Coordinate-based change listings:

-----

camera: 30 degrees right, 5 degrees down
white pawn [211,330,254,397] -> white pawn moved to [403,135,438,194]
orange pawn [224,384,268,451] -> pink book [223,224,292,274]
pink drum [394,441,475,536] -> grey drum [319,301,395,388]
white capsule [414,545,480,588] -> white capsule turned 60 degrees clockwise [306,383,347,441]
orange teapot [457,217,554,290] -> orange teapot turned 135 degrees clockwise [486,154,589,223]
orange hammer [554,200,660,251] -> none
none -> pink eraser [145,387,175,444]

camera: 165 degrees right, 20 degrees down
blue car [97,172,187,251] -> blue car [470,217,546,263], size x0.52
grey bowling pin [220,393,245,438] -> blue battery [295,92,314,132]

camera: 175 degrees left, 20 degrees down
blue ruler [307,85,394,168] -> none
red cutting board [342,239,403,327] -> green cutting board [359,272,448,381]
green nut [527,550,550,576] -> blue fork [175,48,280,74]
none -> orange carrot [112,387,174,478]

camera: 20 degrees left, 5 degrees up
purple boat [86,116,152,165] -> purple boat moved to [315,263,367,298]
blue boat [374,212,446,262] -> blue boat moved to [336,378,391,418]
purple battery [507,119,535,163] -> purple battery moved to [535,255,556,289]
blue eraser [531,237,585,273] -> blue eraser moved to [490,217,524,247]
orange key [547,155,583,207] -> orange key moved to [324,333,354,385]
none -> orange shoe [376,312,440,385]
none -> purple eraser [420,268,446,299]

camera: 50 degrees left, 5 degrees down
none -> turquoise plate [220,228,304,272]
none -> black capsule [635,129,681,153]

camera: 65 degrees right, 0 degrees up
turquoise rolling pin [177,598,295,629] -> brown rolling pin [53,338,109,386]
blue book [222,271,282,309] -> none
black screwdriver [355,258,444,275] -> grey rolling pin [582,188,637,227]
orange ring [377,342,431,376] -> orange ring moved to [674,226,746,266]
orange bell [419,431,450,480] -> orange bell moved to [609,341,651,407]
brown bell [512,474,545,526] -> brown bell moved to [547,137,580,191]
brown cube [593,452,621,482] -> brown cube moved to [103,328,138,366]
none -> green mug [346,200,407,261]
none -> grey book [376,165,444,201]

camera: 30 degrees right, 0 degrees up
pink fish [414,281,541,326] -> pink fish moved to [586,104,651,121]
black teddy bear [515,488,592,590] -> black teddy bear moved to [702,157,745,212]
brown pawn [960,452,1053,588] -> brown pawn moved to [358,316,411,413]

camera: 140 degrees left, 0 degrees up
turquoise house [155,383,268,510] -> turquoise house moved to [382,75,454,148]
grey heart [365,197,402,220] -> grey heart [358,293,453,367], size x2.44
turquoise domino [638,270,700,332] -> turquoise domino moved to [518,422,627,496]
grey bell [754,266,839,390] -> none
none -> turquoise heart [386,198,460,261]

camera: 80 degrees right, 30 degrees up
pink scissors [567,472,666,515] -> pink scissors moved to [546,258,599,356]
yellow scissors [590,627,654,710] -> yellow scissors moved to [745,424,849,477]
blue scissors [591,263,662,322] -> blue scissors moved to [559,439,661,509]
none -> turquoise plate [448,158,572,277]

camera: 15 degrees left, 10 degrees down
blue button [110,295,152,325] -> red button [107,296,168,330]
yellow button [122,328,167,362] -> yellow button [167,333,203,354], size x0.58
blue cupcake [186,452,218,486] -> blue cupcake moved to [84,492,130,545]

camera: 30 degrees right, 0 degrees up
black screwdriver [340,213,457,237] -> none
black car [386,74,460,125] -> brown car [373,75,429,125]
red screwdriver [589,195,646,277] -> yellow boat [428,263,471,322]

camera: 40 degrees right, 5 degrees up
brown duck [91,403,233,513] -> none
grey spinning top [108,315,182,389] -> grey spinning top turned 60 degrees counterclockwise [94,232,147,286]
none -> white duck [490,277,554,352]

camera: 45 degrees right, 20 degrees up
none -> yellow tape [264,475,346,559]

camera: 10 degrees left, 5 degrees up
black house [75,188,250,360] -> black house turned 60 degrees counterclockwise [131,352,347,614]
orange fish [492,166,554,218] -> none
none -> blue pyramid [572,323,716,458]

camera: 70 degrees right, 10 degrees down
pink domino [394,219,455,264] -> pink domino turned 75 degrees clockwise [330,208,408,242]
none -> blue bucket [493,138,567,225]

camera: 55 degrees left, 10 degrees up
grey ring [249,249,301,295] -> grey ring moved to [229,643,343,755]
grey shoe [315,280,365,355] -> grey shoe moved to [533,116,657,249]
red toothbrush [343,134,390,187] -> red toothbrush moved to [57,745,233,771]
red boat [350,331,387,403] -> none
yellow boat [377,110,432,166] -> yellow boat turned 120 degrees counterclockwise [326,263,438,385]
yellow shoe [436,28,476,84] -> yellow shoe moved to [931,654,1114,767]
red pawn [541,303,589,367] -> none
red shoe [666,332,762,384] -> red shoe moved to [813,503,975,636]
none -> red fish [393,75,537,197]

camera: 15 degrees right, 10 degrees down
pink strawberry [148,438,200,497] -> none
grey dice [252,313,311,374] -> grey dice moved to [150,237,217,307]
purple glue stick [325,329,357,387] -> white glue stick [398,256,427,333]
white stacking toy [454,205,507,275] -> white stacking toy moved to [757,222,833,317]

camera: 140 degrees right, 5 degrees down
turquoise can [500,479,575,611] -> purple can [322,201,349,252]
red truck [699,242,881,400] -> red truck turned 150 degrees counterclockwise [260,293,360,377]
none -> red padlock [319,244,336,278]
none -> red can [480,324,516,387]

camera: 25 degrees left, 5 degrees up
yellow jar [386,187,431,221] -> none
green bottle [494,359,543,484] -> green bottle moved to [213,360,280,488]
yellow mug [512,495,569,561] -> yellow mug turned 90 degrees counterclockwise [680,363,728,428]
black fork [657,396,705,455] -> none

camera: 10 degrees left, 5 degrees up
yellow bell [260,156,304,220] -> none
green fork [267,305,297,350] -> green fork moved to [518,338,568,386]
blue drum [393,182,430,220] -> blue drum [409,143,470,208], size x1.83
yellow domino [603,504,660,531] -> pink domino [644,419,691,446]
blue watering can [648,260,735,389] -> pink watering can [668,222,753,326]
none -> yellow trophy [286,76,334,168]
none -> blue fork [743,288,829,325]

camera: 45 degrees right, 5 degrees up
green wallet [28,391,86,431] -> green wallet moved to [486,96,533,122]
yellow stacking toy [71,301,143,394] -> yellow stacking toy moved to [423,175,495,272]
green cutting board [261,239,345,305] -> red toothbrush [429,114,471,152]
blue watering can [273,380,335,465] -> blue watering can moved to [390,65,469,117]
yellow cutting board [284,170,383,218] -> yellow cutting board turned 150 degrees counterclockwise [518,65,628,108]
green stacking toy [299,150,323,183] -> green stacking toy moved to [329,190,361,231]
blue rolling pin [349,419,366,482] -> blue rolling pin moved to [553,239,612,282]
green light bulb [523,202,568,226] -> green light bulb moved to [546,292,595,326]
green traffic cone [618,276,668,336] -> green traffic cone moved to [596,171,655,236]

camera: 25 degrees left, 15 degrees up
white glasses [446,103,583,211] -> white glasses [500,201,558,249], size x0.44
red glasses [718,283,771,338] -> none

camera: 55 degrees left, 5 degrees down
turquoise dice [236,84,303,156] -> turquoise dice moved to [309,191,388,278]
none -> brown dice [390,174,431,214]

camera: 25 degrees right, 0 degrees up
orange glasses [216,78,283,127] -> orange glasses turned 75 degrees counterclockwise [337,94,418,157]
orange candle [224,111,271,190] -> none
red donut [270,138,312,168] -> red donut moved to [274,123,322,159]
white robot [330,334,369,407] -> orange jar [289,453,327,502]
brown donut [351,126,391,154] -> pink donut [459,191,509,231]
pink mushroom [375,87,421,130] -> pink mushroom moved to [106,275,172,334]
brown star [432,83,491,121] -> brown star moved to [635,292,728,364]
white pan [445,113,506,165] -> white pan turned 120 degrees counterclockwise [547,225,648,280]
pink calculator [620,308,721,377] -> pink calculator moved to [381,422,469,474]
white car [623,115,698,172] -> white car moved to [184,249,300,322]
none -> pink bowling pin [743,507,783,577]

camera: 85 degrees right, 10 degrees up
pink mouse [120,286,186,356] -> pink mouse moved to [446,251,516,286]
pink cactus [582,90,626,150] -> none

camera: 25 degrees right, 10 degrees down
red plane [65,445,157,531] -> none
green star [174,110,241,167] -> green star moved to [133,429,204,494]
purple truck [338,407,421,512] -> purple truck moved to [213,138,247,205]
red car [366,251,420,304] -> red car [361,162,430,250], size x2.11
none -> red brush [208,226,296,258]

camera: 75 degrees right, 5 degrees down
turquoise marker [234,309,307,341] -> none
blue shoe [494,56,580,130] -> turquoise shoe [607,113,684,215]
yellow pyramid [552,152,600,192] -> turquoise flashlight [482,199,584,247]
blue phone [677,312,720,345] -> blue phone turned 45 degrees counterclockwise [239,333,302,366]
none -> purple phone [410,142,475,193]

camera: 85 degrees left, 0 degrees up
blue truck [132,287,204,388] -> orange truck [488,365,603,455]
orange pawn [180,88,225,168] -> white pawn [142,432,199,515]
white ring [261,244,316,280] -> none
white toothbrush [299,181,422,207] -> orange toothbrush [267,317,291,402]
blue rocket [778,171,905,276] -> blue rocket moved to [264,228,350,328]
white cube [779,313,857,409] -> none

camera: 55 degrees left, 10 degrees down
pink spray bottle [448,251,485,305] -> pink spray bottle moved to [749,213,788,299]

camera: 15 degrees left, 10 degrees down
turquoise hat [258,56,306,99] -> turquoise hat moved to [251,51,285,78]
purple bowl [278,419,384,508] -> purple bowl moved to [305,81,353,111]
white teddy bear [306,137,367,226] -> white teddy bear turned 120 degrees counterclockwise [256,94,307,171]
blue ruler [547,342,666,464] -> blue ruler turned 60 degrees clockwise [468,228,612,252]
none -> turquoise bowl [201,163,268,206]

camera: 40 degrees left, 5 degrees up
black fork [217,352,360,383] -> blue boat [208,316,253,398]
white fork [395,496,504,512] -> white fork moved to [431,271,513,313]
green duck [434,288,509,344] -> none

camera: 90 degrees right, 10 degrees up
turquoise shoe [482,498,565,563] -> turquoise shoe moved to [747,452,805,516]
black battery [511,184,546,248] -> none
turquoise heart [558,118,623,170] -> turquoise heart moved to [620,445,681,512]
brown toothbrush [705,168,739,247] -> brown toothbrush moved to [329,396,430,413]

-----

Which lines should be output? Exactly those from the first line of the data through the line containing "none -> pink eraser [145,387,175,444]", inclusive.

## Response
camera: 30 degrees right, 5 degrees down
white pawn [211,330,254,397] -> white pawn moved to [403,135,438,194]
orange pawn [224,384,268,451] -> pink book [223,224,292,274]
pink drum [394,441,475,536] -> grey drum [319,301,395,388]
white capsule [414,545,480,588] -> white capsule turned 60 degrees clockwise [306,383,347,441]
orange teapot [457,217,554,290] -> orange teapot turned 135 degrees clockwise [486,154,589,223]
orange hammer [554,200,660,251] -> none
none -> pink eraser [145,387,175,444]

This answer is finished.